◆ Exercise requirements ◆
Give back every record exactly as it reads.
* * * * * * * * *
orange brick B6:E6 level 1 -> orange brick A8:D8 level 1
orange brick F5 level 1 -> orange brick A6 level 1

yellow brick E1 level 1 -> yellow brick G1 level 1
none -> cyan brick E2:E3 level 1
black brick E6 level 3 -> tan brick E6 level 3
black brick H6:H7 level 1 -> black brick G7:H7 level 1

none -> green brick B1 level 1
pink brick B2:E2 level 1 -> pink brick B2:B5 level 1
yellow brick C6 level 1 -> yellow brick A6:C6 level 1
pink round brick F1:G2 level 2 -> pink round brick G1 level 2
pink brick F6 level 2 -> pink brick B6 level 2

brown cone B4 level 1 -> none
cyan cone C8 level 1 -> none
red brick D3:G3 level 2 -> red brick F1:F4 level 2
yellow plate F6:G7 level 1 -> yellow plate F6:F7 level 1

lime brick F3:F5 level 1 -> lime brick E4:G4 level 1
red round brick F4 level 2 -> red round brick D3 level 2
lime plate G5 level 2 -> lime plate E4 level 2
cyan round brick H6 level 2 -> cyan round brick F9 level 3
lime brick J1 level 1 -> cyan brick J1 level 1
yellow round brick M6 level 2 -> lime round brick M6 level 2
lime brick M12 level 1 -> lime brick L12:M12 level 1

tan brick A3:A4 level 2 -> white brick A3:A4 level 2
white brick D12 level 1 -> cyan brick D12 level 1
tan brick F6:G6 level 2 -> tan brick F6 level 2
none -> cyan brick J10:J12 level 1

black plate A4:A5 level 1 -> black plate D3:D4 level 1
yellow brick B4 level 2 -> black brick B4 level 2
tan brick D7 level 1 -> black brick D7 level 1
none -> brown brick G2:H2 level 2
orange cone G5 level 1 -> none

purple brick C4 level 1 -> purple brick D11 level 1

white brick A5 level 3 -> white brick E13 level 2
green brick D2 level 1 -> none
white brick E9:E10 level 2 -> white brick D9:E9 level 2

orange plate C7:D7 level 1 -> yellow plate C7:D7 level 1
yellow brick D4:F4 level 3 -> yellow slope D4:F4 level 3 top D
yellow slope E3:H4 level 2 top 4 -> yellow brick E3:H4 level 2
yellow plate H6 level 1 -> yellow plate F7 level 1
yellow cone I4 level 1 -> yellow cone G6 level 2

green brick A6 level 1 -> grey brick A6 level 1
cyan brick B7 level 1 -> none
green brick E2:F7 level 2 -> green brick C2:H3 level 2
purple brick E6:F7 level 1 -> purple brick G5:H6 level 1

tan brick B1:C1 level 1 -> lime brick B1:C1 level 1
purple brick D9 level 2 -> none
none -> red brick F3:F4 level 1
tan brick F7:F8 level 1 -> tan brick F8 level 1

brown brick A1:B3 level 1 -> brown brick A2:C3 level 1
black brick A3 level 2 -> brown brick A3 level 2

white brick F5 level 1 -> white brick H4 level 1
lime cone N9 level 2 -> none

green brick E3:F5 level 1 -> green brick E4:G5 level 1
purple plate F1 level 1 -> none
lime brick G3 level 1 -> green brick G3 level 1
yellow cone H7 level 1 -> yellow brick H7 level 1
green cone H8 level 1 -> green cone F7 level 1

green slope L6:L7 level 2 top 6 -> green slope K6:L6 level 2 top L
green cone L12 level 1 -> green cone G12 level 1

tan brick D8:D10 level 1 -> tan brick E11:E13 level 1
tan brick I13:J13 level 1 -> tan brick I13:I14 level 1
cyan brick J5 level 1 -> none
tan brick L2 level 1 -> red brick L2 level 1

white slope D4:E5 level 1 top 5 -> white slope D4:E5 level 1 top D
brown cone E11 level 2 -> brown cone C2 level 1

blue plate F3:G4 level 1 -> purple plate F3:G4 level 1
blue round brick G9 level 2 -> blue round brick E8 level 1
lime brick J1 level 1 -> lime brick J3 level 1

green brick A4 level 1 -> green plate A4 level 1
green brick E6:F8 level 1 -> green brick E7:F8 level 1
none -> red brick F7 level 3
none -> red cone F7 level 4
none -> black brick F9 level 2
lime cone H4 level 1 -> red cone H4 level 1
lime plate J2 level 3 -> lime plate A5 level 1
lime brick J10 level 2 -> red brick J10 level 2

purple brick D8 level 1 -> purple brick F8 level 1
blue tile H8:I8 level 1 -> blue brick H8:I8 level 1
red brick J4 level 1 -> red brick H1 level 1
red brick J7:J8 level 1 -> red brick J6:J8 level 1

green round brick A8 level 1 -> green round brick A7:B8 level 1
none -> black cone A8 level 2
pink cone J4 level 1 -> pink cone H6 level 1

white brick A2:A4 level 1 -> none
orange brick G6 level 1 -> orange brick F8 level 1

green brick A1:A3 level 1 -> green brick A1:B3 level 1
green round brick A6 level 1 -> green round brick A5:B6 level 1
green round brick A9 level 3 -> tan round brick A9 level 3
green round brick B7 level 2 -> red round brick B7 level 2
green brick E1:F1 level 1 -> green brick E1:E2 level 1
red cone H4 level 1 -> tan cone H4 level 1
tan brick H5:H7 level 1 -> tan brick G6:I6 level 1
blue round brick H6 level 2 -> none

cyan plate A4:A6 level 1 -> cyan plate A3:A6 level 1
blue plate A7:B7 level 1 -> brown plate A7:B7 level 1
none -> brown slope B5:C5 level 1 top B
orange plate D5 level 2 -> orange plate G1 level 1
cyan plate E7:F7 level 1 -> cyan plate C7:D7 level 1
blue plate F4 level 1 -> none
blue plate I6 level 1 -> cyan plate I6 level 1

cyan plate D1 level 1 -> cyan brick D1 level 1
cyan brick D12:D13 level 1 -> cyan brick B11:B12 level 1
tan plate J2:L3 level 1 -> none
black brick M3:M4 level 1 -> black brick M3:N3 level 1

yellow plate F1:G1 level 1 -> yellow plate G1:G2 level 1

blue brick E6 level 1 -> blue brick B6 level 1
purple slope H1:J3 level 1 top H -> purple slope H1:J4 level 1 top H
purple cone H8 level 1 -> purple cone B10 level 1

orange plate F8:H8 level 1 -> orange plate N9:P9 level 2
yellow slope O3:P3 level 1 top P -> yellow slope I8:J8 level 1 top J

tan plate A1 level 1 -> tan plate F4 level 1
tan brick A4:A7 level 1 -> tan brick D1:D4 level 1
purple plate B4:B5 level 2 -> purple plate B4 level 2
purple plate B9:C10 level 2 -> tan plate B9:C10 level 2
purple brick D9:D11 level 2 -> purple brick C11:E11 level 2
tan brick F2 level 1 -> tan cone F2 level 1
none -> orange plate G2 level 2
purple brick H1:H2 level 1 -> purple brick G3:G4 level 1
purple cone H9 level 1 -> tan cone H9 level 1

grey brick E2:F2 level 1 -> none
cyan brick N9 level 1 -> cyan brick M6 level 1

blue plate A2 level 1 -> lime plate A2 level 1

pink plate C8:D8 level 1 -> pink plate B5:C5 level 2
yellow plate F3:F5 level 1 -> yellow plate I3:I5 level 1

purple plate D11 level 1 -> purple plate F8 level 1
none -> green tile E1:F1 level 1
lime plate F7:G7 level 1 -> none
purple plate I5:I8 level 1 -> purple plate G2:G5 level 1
* * * * * * * * *
◆ Exercise result ◆
orange brick B6:E6 level 1 -> orange brick A8:D8 level 1
orange brick F5 level 1 -> orange brick A6 level 1

yellow brick E1 level 1 -> yellow brick G1 level 1
none -> cyan brick E2:E3 level 1
black brick E6 level 3 -> tan brick E6 level 3
black brick H6:H7 level 1 -> black brick G7:H7 level 1

none -> green brick B1 level 1
pink brick B2:E2 level 1 -> pink brick B2:B5 level 1
yellow brick C6 level 1 -> yellow brick A6:C6 level 1
pink round brick F1:G2 level 2 -> pink round brick G1 level 2
pink brick F6 level 2 -> pink brick B6 level 2

brown cone B4 level 1 -> none
cyan cone C8 level 1 -> none
red brick D3:G3 level 2 -> red brick F1:F4 level 2
yellow plate F6:G7 level 1 -> yellow plate F6:F7 level 1

lime brick F3:F5 level 1 -> lime brick E4:G4 level 1
red round brick F4 level 2 -> red round brick D3 level 2
lime plate G5 level 2 -> lime plate E4 level 2
cyan round brick H6 level 2 -> cyan round brick F9 level 3
lime brick J1 level 1 -> cyan brick J1 level 1
yellow round brick M6 level 2 -> lime round brick M6 level 2
lime brick M12 level 1 -> lime brick L12:M12 level 1

tan brick A3:A4 level 2 -> white brick A3:A4 level 2
white brick D12 level 1 -> cyan brick D12 level 1
tan brick F6:G6 level 2 -> tan brick F6 level 2
none -> cyan brick J10:J12 level 1

black plate A4:A5 level 1 -> black plate D3:D4 level 1
yellow brick B4 level 2 -> black brick B4 level 2
tan brick D7 level 1 -> black brick D7 level 1
none -> brown brick G2:H2 level 2
orange cone G5 level 1 -> none

purple brick C4 level 1 -> purple brick D11 level 1

white brick A5 level 3 -> white brick E13 level 2
green brick D2 level 1 -> none
white brick E9:E10 level 2 -> white brick D9:E9 level 2

orange plate C7:D7 level 1 -> yellow plate C7:D7 level 1
yellow brick D4:F4 level 3 -> yellow slope D4:F4 level 3 top D
yellow slope E3:H4 level 2 top 4 -> yellow brick E3:H4 level 2
yellow plate H6 level 1 -> yellow plate F7 level 1
yellow cone I4 level 1 -> yellow cone G6 level 2

green brick A6 level 1 -> grey brick A6 level 1
cyan brick B7 level 1 -> none
green brick E2:F7 level 2 -> green brick C2:H3 level 2
purple brick E6:F7 level 1 -> purple brick G5:H6 level 1

tan brick B1:C1 level 1 -> lime brick B1:C1 level 1
purple brick D9 level 2 -> none
none -> red brick F3:F4 level 1
tan brick F7:F8 level 1 -> tan brick F8 level 1

brown brick A1:B3 level 1 -> brown brick A2:C3 level 1
black brick A3 level 2 -> brown brick A3 level 2

white brick F5 level 1 -> white brick H4 level 1
lime cone N9 level 2 -> none

green brick E3:F5 level 1 -> green brick E4:G5 level 1
purple plate F1 level 1 -> none
lime brick G3 level 1 -> green brick G3 level 1
yellow cone H7 level 1 -> yellow brick H7 level 1
green cone H8 level 1 -> green cone F7 level 1

green slope L6:L7 level 2 top 6 -> green slope K6:L6 level 2 top L
green cone L12 level 1 -> green cone G12 level 1

tan brick D8:D10 level 1 -> tan brick E11:E13 level 1
tan brick I13:J13 level 1 -> tan brick I13:I14 level 1
cyan brick J5 level 1 -> none
tan brick L2 level 1 -> red brick L2 level 1

white slope D4:E5 level 1 top 5 -> white slope D4:E5 level 1 top D
brown cone E11 level 2 -> brown cone C2 level 1

blue plate F3:G4 level 1 -> purple plate F3:G4 level 1
blue round brick G9 level 2 -> blue round brick E8 level 1
lime brick J1 level 1 -> lime brick J3 level 1

green brick A4 level 1 -> green plate A4 level 1
green brick E6:F8 level 1 -> green brick E7:F8 level 1
none -> red brick F7 level 3
none -> red cone F7 level 4
none -> black brick F9 level 2
lime cone H4 level 1 -> red cone H4 level 1
lime plate J2 level 3 -> lime plate A5 level 1
lime brick J10 level 2 -> red brick J10 level 2

purple brick D8 level 1 -> purple brick F8 level 1
blue tile H8:I8 level 1 -> blue brick H8:I8 level 1
red brick J4 level 1 -> red brick H1 level 1
red brick J7:J8 level 1 -> red brick J6:J8 level 1

green round brick A8 level 1 -> green round brick A7:B8 level 1
none -> black cone A8 level 2
pink cone J4 level 1 -> pink cone H6 level 1

white brick A2:A4 level 1 -> none
orange brick G6 level 1 -> orange brick F8 level 1

green brick A1:A3 level 1 -> green brick A1:B3 level 1
green round brick A6 level 1 -> green round brick A5:B6 level 1
green round brick A9 level 3 -> tan round brick A9 level 3
green round brick B7 level 2 -> red round brick B7 level 2
green brick E1:F1 level 1 -> green brick E1:E2 level 1
red cone H4 level 1 -> tan cone H4 level 1
tan brick H5:H7 level 1 -> tan brick G6:I6 level 1
blue round brick H6 level 2 -> none

cyan plate A4:A6 level 1 -> cyan plate A3:A6 level 1
blue plate A7:B7 level 1 -> brown plate A7:B7 level 1
none -> brown slope B5:C5 level 1 top B
orange plate D5 level 2 -> orange plate G1 level 1
cyan plate E7:F7 level 1 -> cyan plate C7:D7 level 1
blue plate F4 level 1 -> none
blue plate I6 level 1 -> cyan plate I6 level 1

cyan plate D1 level 1 -> cyan brick D1 level 1
cyan brick D12:D13 level 1 -> cyan brick B11:B12 level 1
tan plate J2:L3 level 1 -> none
black brick M3:M4 level 1 -> black brick M3:N3 level 1

yellow plate F1:G1 level 1 -> yellow plate G1:G2 level 1

blue brick E6 level 1 -> blue brick B6 level 1
purple slope H1:J3 level 1 top H -> purple slope H1:J4 level 1 top H
purple cone H8 level 1 -> purple cone B10 level 1

orange plate F8:H8 level 1 -> orange plate N9:P9 level 2
yellow slope O3:P3 level 1 top P -> yellow slope I8:J8 level 1 top J

tan plate A1 level 1 -> tan plate F4 level 1
tan brick A4:A7 level 1 -> tan brick D1:D4 level 1
purple plate B4:B5 level 2 -> purple plate B4 level 2
purple plate B9:C10 level 2 -> tan plate B9:C10 level 2
purple brick D9:D11 level 2 -> purple brick C11:E11 level 2
tan brick F2 level 1 -> tan cone F2 level 1
none -> orange plate G2 level 2
purple brick H1:H2 level 1 -> purple brick G3:G4 level 1
purple cone H9 level 1 -> tan cone H9 level 1

grey brick E2:F2 level 1 -> none
cyan brick N9 level 1 -> cyan brick M6 level 1

blue plate A2 level 1 -> lime plate A2 level 1

pink plate C8:D8 level 1 -> pink plate B5:C5 level 2
yellow plate F3:F5 level 1 -> yellow plate I3:I5 level 1

purple plate D11 level 1 -> purple plate F8 level 1
none -> green tile E1:F1 level 1
lime plate F7:G7 level 1 -> none
purple plate I5:I8 level 1 -> purple plate G2:G5 level 1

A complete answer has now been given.